Wherever an image appears in the data, omit it and copy all the remaining text word for word.

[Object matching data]
--- START ---

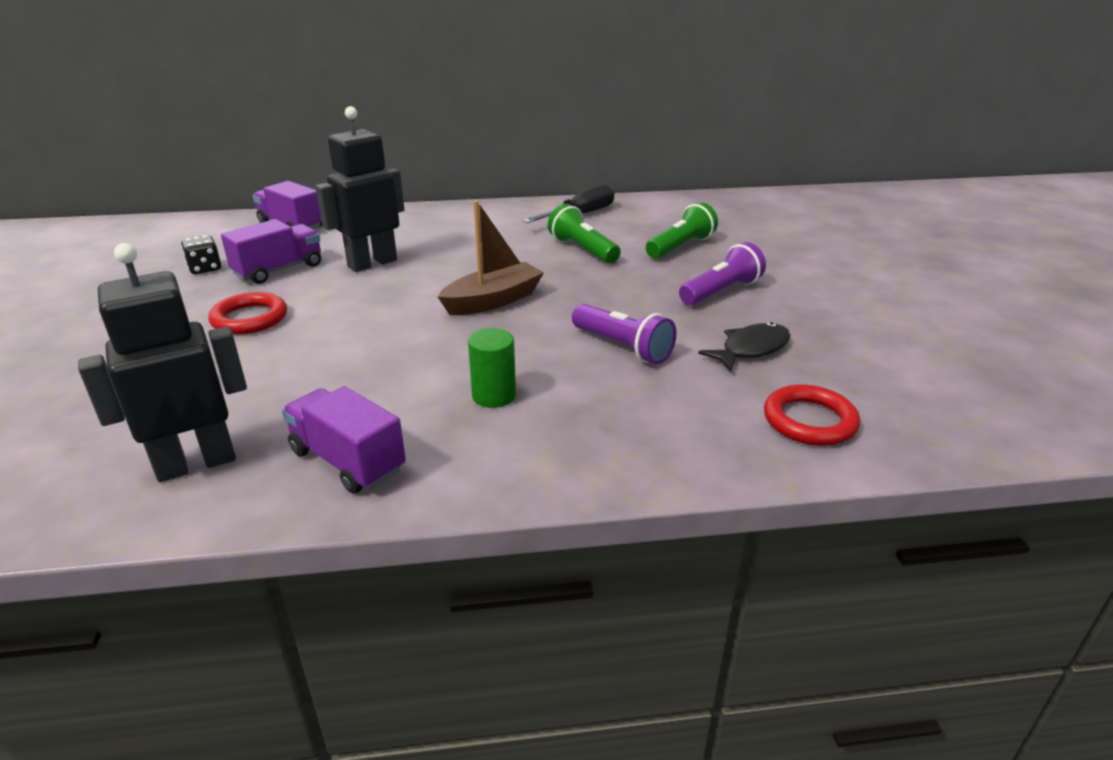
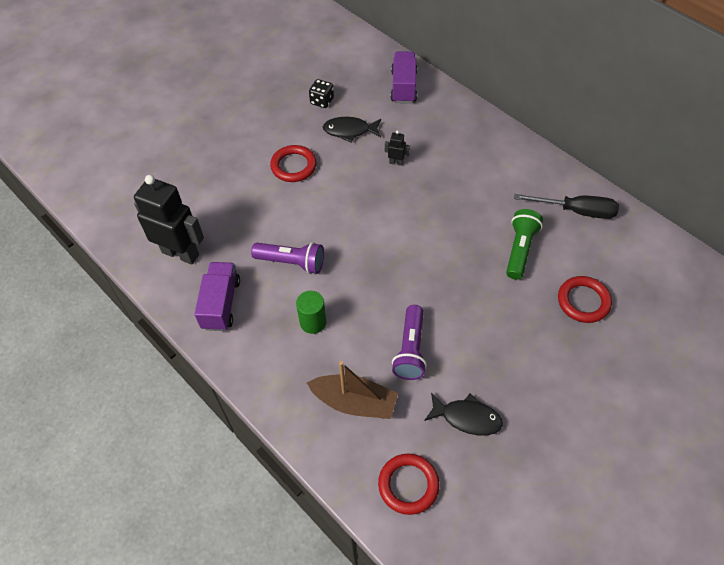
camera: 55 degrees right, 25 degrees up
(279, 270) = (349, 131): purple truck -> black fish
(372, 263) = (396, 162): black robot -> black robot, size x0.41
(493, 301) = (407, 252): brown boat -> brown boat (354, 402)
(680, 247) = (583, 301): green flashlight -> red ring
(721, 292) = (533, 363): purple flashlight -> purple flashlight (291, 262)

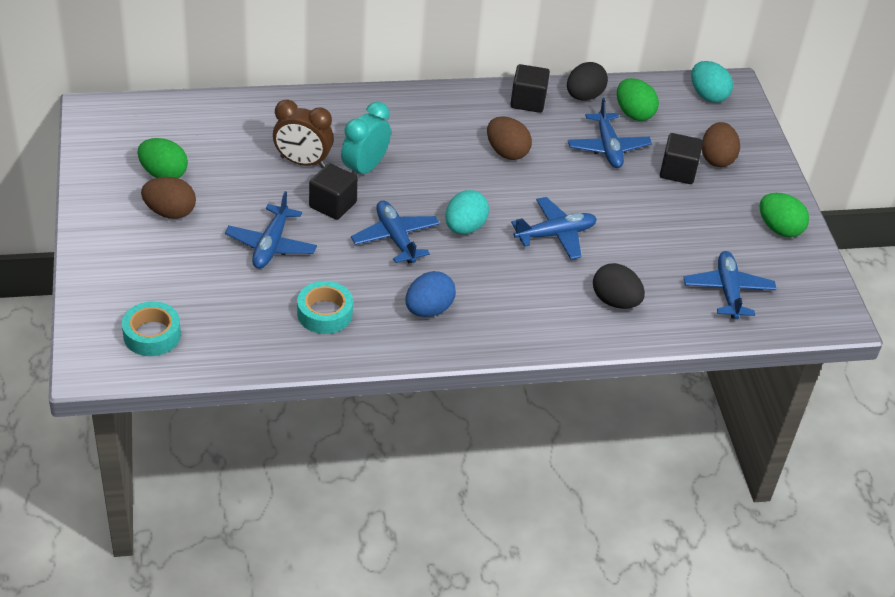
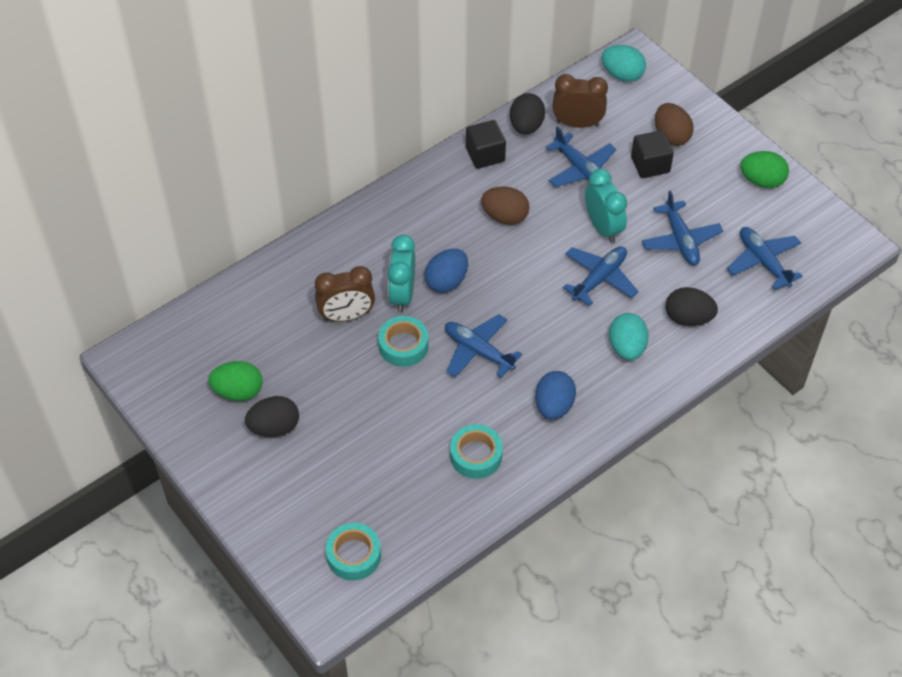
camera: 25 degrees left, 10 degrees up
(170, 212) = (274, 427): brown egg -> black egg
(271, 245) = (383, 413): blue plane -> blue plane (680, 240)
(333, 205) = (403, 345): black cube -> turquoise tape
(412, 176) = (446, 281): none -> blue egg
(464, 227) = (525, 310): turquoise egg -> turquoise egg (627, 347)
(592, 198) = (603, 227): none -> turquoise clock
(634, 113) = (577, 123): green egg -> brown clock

--- END ---

Written response:
camera: 55 degrees right, 25 degrees up
(279, 270) = (349, 131): purple truck -> black fish
(372, 263) = (396, 162): black robot -> black robot, size x0.41
(493, 301) = (407, 252): brown boat -> brown boat (354, 402)
(680, 247) = (583, 301): green flashlight -> red ring
(721, 292) = (533, 363): purple flashlight -> purple flashlight (291, 262)

camera: 25 degrees left, 10 degrees up
(170, 212) = (274, 427): brown egg -> black egg
(271, 245) = (383, 413): blue plane -> blue plane (680, 240)
(333, 205) = (403, 345): black cube -> turquoise tape
(412, 176) = (446, 281): none -> blue egg
(464, 227) = (525, 310): turquoise egg -> turquoise egg (627, 347)
(592, 198) = (603, 227): none -> turquoise clock
(634, 113) = (577, 123): green egg -> brown clock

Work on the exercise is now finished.